> _Work order_: Below are records; work out how many of their lines contain the word "schottky" and reply with the number only.

(Records from a data source)

***

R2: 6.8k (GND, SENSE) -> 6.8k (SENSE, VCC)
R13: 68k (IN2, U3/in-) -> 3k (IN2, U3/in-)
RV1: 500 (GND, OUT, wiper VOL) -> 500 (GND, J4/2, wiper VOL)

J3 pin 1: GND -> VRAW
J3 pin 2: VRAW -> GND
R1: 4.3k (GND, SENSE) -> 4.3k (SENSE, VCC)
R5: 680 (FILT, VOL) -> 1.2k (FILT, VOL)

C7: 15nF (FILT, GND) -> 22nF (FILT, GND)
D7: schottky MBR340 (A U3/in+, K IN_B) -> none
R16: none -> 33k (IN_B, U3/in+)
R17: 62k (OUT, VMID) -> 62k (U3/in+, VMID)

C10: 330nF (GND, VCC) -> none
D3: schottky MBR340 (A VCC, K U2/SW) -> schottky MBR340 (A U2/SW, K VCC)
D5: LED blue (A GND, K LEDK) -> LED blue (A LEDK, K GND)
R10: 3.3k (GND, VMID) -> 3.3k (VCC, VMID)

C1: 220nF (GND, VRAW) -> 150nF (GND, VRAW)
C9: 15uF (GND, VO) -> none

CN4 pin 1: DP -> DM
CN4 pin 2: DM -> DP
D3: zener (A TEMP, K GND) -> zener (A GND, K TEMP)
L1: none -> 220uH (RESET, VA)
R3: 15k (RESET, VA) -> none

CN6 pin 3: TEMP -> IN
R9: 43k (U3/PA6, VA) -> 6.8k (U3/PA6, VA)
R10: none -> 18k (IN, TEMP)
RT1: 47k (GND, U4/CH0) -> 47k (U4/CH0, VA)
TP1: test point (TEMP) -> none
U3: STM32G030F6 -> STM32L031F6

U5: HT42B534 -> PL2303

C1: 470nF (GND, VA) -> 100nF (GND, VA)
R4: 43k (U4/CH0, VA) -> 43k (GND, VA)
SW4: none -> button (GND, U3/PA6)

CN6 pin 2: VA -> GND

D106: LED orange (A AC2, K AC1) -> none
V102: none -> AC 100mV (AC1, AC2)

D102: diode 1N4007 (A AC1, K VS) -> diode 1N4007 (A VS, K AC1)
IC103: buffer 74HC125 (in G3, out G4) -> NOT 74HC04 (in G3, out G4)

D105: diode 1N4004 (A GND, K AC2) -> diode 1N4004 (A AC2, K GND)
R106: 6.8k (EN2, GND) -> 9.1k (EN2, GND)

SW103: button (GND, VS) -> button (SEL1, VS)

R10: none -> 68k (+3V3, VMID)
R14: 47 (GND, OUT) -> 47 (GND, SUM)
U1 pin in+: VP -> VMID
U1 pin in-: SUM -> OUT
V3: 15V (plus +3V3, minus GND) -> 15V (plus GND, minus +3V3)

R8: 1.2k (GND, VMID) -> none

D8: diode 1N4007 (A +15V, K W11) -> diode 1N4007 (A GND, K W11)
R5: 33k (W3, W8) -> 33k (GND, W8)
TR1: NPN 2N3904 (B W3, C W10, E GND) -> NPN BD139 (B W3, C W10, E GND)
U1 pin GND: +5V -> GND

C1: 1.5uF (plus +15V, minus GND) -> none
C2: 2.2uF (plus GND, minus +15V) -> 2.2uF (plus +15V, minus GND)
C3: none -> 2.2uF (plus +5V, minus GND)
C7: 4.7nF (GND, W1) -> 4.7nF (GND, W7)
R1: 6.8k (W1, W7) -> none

***

> _Result of this task_: 2